## Prompt
Transcribe, without alteration, the line that includes "(495, 181) = (393, 197): yellow" and each line after it until the records end, omitting all that precede it.

## The data
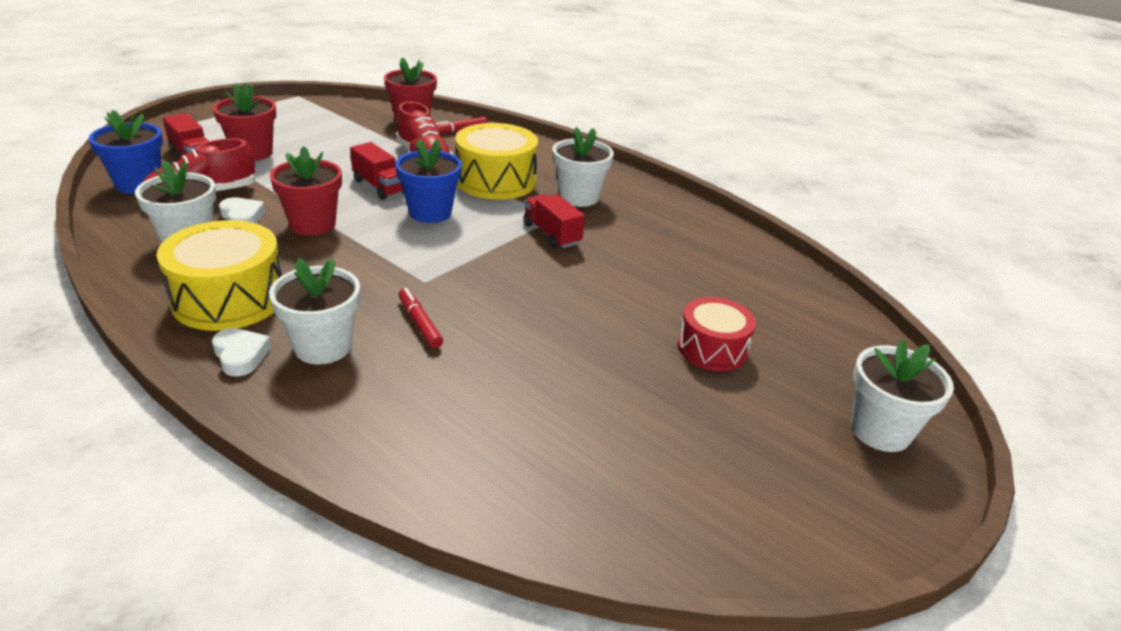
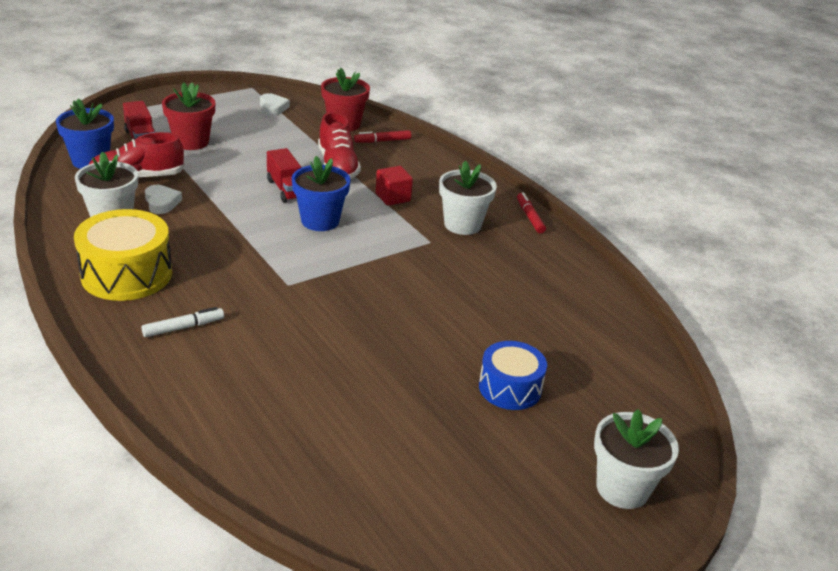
camera: 15 degrees right, 0 degrees up
(241, 355) = (119, 323): white heart -> white heart (273, 108)
(312, 224) = (216, 218): red flower pot -> none
(323, 347) = (183, 327): white flower pot -> white marker
(419, 323) = (268, 321): red marker -> red marker (529, 217)
(495, 181) = (393, 197): yellow drum -> red cube
(551, 234) = (419, 257): red truck -> none
(712, 349) = (510, 388): red drum -> blue drum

## Result of this exercise
(495, 181) = (393, 197): yellow drum -> red cube
(551, 234) = (419, 257): red truck -> none
(712, 349) = (510, 388): red drum -> blue drum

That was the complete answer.